Among the lines of the records below, copy those that hold the word "yellow".

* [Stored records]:
================================

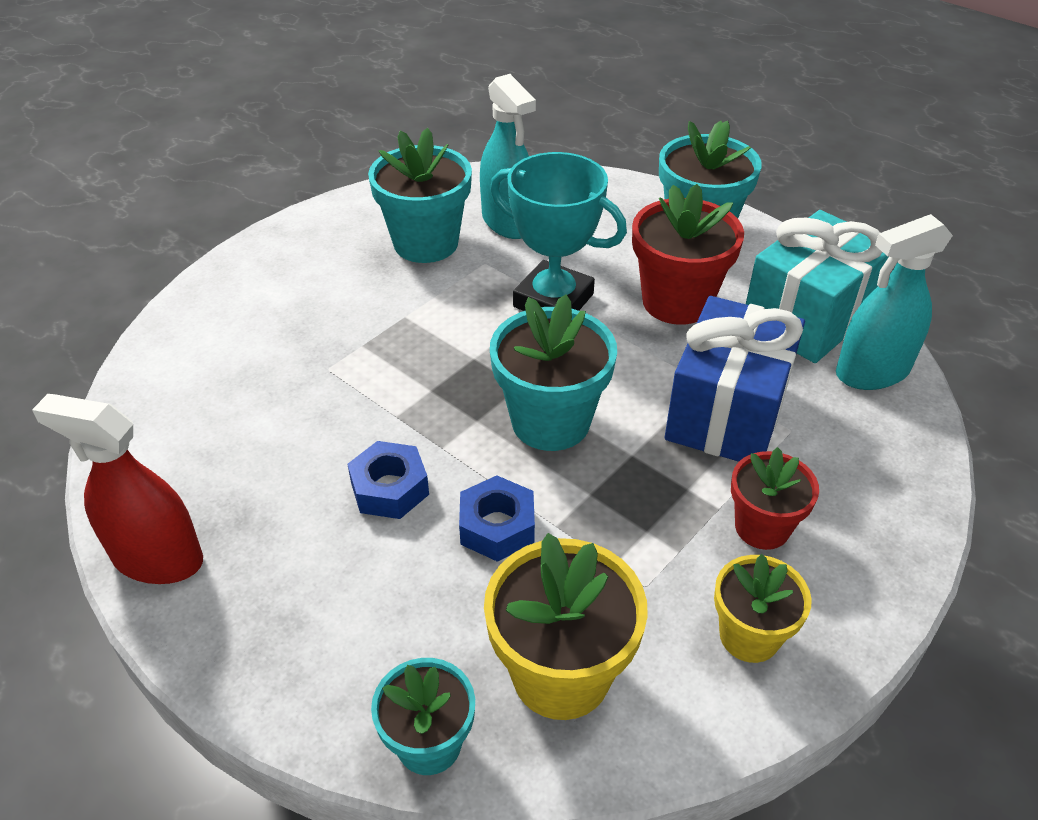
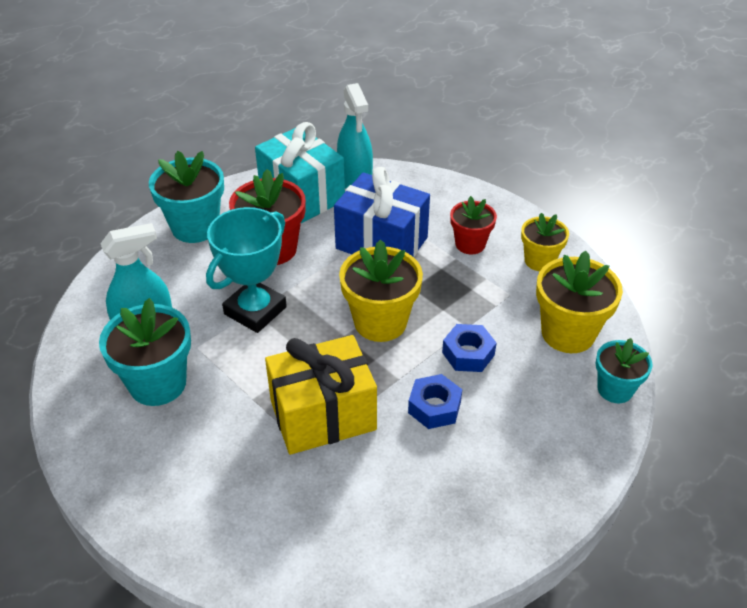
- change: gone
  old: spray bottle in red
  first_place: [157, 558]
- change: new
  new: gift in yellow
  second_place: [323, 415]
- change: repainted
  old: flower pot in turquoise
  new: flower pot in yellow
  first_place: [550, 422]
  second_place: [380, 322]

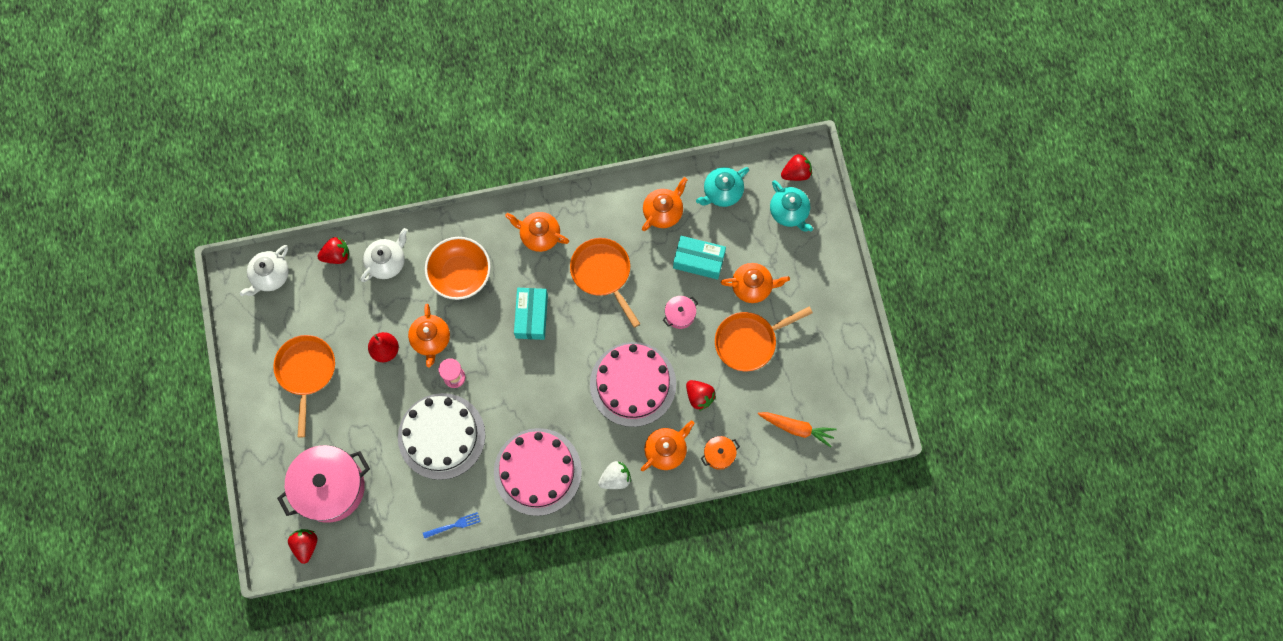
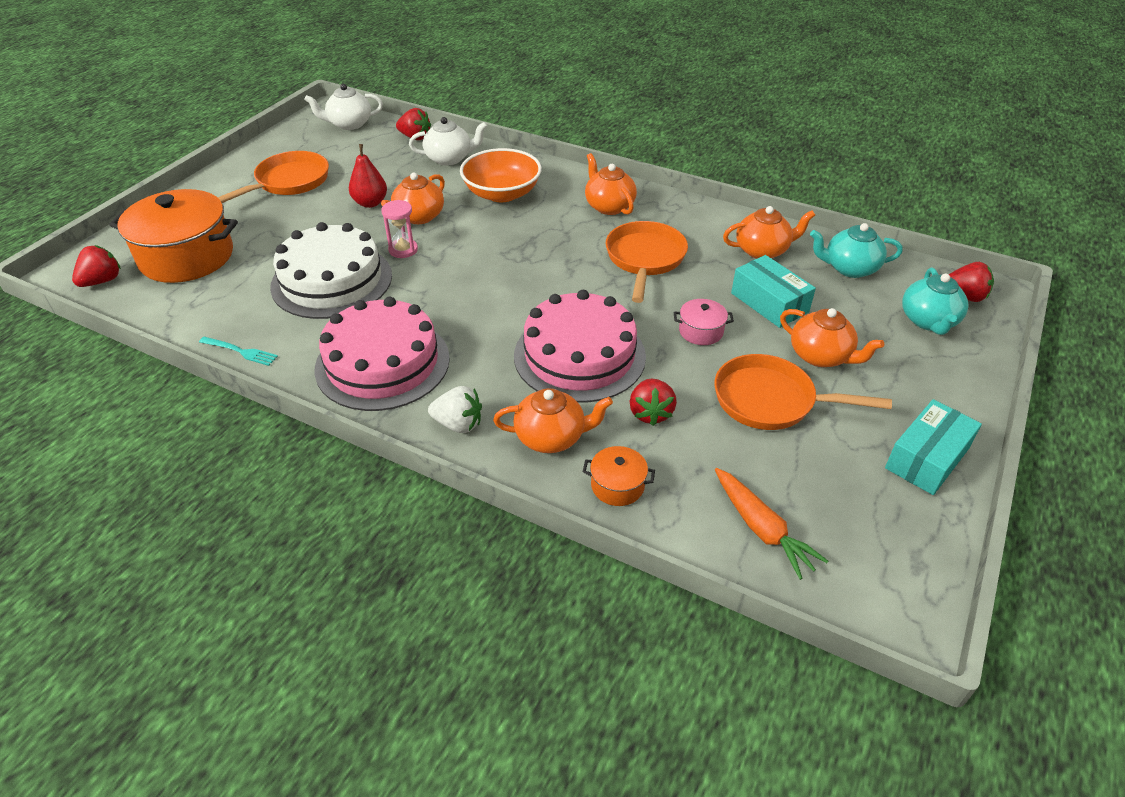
- change: shifted
  old: box in turquoise
  first_place: [531, 316]
  second_place: [927, 458]
- change: repainted
  old: pot in pink
  new: pot in orange
  first_place: [330, 487]
  second_place: [187, 257]
- change: repainted
  old: fork in blue
  new: fork in turquoise
  first_place: [454, 525]
  second_place: [241, 351]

================================

* [Problem solution]:
  new: gift in yellow
  new: flower pot in yellow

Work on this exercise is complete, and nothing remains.